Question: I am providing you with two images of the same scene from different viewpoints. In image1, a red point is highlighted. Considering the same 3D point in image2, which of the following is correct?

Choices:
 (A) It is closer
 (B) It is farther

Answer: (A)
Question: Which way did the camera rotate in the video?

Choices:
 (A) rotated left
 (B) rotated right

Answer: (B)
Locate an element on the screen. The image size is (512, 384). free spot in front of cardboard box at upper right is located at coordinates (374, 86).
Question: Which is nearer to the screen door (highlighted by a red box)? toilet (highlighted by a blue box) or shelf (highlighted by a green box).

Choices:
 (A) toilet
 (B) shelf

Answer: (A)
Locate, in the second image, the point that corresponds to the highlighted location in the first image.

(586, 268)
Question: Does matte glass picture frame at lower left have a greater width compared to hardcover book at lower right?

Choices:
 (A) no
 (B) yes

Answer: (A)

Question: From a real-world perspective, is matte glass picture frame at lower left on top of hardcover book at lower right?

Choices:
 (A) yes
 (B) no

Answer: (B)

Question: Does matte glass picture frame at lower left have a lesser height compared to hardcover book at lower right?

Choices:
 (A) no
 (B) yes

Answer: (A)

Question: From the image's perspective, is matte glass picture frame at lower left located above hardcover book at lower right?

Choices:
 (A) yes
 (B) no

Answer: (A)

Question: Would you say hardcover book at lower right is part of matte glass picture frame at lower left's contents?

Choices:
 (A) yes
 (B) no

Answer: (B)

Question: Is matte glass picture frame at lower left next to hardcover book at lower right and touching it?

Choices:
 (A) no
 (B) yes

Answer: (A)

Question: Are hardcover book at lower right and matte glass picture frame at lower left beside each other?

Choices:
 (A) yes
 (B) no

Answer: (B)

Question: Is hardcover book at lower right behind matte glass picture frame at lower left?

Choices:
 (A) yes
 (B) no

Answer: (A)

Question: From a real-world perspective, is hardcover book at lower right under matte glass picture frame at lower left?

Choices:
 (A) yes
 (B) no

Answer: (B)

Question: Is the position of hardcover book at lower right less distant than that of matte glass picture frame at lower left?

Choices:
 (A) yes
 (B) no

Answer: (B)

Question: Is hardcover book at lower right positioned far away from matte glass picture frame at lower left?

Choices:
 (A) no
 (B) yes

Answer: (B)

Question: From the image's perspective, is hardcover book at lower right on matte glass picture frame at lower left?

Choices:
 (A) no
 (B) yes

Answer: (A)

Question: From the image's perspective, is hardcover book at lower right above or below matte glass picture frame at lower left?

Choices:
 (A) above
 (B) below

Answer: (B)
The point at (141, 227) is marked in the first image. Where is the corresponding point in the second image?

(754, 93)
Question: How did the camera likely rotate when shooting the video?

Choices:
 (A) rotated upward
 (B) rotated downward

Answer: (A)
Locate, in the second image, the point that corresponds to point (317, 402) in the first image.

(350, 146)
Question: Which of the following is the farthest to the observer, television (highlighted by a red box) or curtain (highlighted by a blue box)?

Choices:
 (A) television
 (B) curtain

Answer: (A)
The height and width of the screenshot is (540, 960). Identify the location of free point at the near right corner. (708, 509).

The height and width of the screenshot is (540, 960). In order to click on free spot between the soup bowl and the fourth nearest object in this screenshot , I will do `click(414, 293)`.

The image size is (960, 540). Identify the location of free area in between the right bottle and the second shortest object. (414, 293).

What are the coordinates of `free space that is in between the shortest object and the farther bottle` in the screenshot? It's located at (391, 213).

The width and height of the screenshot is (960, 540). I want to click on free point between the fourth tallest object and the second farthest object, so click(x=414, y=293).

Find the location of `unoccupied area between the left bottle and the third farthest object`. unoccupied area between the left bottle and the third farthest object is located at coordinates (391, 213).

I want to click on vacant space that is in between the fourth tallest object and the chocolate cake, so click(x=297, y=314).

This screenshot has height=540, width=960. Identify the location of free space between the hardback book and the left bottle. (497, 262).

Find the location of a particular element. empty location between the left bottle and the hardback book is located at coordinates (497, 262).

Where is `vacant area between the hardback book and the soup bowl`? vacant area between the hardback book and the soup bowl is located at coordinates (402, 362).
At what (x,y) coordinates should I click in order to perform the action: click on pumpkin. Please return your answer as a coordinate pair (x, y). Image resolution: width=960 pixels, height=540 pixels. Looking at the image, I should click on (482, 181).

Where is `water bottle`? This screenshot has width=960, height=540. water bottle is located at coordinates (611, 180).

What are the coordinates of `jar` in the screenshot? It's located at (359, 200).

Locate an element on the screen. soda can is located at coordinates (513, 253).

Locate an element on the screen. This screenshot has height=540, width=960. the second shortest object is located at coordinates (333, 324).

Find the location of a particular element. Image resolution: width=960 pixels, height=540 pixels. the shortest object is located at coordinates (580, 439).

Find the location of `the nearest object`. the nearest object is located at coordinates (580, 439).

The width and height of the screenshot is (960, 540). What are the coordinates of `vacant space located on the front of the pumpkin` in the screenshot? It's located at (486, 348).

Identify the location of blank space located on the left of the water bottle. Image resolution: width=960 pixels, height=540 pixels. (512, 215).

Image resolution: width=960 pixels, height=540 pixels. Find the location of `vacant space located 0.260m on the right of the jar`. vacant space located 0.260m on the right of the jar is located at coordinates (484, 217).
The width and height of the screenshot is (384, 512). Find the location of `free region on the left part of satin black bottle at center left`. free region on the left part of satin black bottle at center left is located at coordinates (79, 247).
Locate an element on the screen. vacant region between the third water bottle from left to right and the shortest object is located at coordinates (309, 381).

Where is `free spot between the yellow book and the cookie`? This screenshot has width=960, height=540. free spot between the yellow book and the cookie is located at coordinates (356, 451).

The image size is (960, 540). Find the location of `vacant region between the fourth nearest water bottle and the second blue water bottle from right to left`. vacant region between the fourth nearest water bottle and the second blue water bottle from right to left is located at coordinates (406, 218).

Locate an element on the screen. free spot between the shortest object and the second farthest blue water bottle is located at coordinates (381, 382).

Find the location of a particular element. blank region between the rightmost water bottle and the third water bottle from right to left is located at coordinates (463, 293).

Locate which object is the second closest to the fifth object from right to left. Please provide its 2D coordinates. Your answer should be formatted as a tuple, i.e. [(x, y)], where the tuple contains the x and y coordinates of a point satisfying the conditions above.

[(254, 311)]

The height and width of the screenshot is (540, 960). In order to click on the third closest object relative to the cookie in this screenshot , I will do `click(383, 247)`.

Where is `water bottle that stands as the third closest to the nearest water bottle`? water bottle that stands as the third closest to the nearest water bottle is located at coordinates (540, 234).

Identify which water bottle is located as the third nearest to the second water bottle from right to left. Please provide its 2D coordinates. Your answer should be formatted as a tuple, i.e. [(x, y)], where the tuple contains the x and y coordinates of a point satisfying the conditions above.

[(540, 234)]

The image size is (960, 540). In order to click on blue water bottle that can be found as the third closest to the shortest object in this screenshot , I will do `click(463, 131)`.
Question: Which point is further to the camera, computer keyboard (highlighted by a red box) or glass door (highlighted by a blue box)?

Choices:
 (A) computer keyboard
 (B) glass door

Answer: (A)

## Task goal
Please copy out the items starting with the line that contains "Find the location of a particular element. empty" and going on through the line that contains "Locate an element on the screen. soda", keeping every word and character unchanged.

## Problem solution
Find the location of a particular element. empty location between the left bottle and the hardback book is located at coordinates (497, 262).

Where is `vacant area between the hardback book and the soup bowl`? vacant area between the hardback book and the soup bowl is located at coordinates (402, 362).
At what (x,y) coordinates should I click in order to perform the action: click on pumpkin. Please return your answer as a coordinate pair (x, y). Image resolution: width=960 pixels, height=540 pixels. Looking at the image, I should click on (482, 181).

Where is `water bottle`? This screenshot has width=960, height=540. water bottle is located at coordinates (611, 180).

What are the coordinates of `jar` in the screenshot? It's located at (359, 200).

Locate an element on the screen. soda can is located at coordinates (513, 253).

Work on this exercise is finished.